# WHAT IS NEEDED
Set down the full listing below word for word; pictures stay out of the copy.

# ENTRIES SHOWN

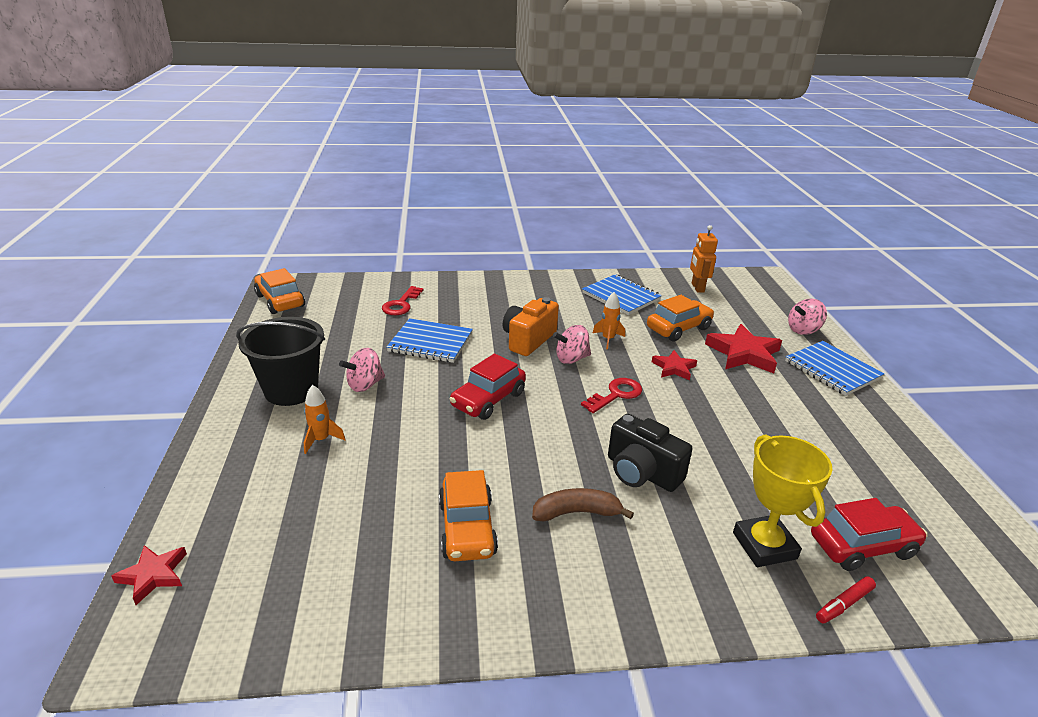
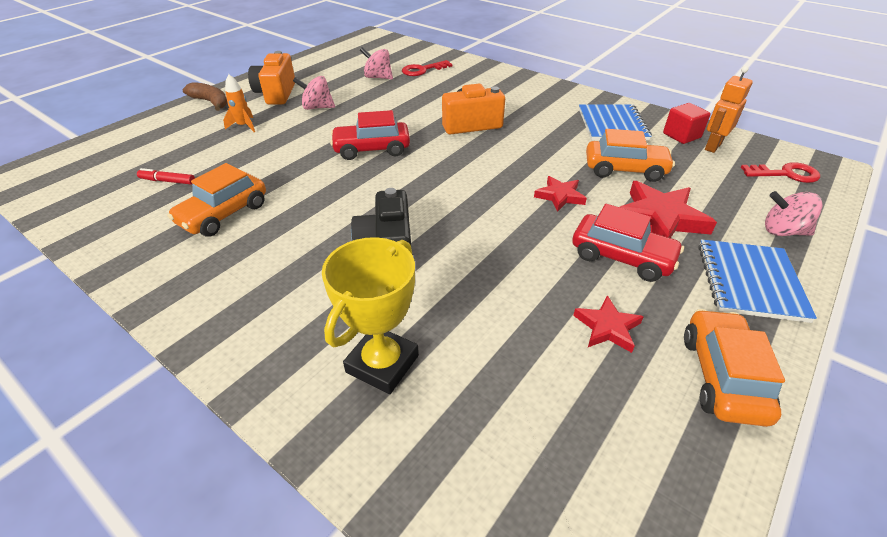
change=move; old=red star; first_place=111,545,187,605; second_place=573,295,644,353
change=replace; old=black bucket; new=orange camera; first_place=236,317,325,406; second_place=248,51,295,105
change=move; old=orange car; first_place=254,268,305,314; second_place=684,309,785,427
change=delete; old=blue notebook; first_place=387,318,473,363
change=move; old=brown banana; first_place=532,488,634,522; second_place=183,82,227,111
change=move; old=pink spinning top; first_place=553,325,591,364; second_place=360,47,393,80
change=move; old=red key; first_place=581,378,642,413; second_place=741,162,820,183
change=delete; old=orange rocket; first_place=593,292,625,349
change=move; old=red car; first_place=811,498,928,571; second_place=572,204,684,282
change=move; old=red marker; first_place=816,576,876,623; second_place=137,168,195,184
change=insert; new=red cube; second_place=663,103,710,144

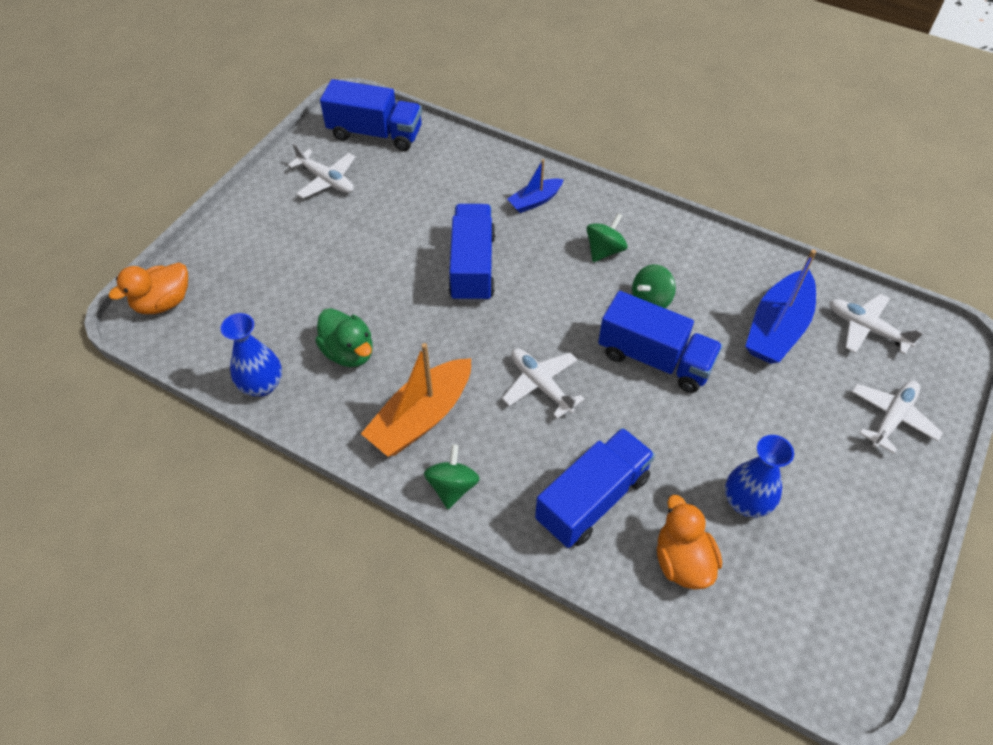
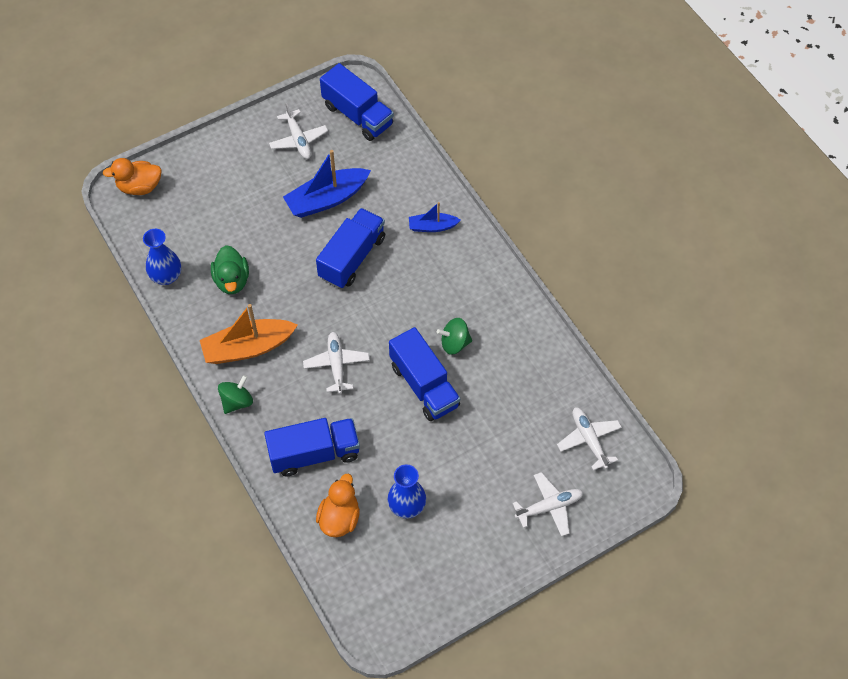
change=delete; old=green spinning top; first_place=586,213,628,262
change=move; old=blue boat; first_place=745,249,816,364; second_place=283,150,371,218

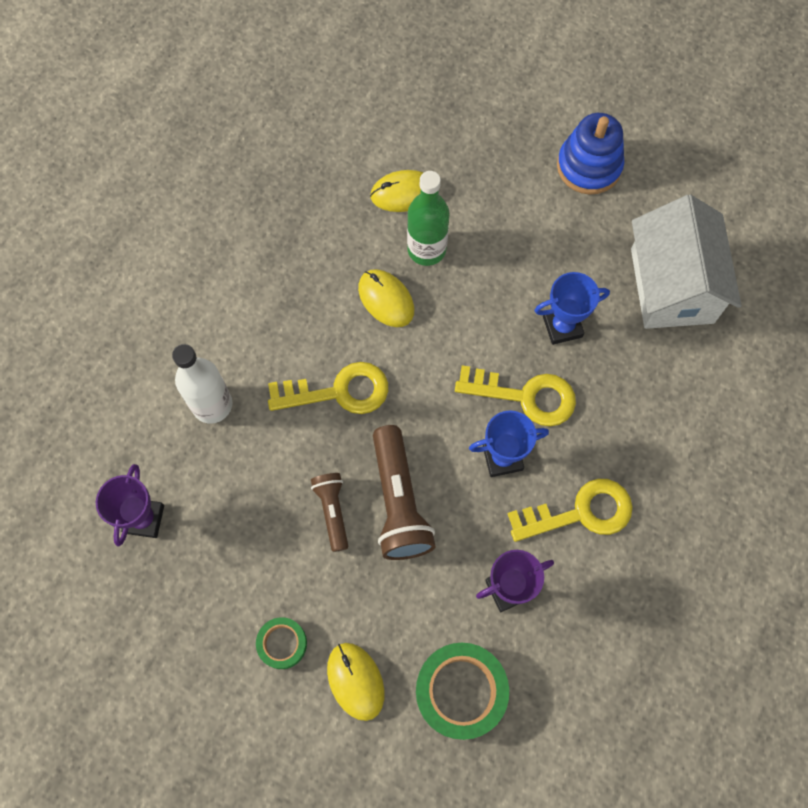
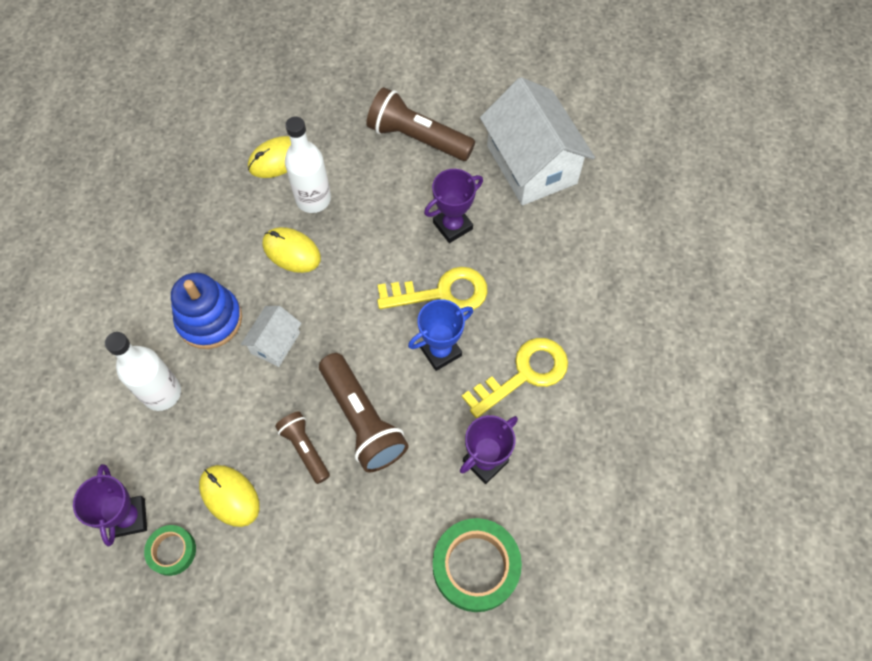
change=move; old=green tape; first_place=256,617,307,669; second_place=144,525,196,576
change=replace; old=yellow key; new=white house; first_place=268,362,388,414; second_place=241,306,302,367
change=move; old=yellow mouse; first_place=327,643,385,721; second_place=199,465,260,527
change=recolor; old=green bottle; new=white bottle; first_place=407,171,449,266; second_place=285,117,331,213
change=recolor; old=blue trophy; new=purple trophy; first_place=534,272,610,345; second_place=424,169,483,243
change=move; old=blue stacking toy; first_place=557,113,624,195; second_place=171,273,242,349
change=insert; new=brown flashlight; second_place=366,87,475,161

# ANSWER SPACE
change=move; old=red star; first_place=111,545,187,605; second_place=573,295,644,353
change=replace; old=black bucket; new=orange camera; first_place=236,317,325,406; second_place=248,51,295,105
change=move; old=orange car; first_place=254,268,305,314; second_place=684,309,785,427
change=delete; old=blue notebook; first_place=387,318,473,363
change=move; old=brown banana; first_place=532,488,634,522; second_place=183,82,227,111
change=move; old=pink spinning top; first_place=553,325,591,364; second_place=360,47,393,80
change=move; old=red key; first_place=581,378,642,413; second_place=741,162,820,183
change=delete; old=orange rocket; first_place=593,292,625,349
change=move; old=red car; first_place=811,498,928,571; second_place=572,204,684,282
change=move; old=red marker; first_place=816,576,876,623; second_place=137,168,195,184
change=insert; new=red cube; second_place=663,103,710,144

change=delete; old=green spinning top; first_place=586,213,628,262
change=move; old=blue boat; first_place=745,249,816,364; second_place=283,150,371,218

change=move; old=green tape; first_place=256,617,307,669; second_place=144,525,196,576
change=replace; old=yellow key; new=white house; first_place=268,362,388,414; second_place=241,306,302,367
change=move; old=yellow mouse; first_place=327,643,385,721; second_place=199,465,260,527
change=recolor; old=green bottle; new=white bottle; first_place=407,171,449,266; second_place=285,117,331,213
change=recolor; old=blue trophy; new=purple trophy; first_place=534,272,610,345; second_place=424,169,483,243
change=move; old=blue stacking toy; first_place=557,113,624,195; second_place=171,273,242,349
change=insert; new=brown flashlight; second_place=366,87,475,161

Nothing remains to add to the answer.